▸ Extracted entries:
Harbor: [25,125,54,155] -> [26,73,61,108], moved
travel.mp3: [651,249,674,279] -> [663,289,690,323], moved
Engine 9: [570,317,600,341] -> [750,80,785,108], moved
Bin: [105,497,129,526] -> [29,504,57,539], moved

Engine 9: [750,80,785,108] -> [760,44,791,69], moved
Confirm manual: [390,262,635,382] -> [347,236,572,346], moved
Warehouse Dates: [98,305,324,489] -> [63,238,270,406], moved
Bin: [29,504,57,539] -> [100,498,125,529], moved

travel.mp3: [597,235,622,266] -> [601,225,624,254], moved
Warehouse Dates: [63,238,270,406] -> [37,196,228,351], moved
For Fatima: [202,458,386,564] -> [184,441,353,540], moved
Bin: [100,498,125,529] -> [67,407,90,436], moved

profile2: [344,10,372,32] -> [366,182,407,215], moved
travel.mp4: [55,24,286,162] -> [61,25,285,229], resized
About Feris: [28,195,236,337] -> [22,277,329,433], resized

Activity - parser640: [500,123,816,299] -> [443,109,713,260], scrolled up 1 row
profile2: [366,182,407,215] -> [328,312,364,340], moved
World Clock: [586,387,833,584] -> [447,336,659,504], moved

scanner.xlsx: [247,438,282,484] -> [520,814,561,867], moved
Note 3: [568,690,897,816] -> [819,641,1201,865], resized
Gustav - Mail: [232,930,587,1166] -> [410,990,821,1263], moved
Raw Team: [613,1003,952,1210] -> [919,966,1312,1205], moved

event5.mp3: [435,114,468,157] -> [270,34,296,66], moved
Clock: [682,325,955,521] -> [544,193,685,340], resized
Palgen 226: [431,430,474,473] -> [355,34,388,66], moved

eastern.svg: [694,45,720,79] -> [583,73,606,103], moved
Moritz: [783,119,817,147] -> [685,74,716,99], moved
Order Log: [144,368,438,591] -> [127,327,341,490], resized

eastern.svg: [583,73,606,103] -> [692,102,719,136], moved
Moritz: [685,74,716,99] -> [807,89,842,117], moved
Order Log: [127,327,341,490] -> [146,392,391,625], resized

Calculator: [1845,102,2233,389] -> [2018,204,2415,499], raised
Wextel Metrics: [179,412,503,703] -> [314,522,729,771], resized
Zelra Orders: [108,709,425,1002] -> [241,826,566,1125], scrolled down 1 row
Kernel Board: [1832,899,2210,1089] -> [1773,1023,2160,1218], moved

▸ Work instruction: From the first line of the listing above through the line that contains "travel.mp3: [597,235,622,266] ->", retype every line exactly, and write nothing else.

▸ Result:
Harbor: [25,125,54,155] -> [26,73,61,108], moved
travel.mp3: [651,249,674,279] -> [663,289,690,323], moved
Engine 9: [570,317,600,341] -> [750,80,785,108], moved
Bin: [105,497,129,526] -> [29,504,57,539], moved

Engine 9: [750,80,785,108] -> [760,44,791,69], moved
Confirm manual: [390,262,635,382] -> [347,236,572,346], moved
Warehouse Dates: [98,305,324,489] -> [63,238,270,406], moved
Bin: [29,504,57,539] -> [100,498,125,529], moved

travel.mp3: [597,235,622,266] -> [601,225,624,254], moved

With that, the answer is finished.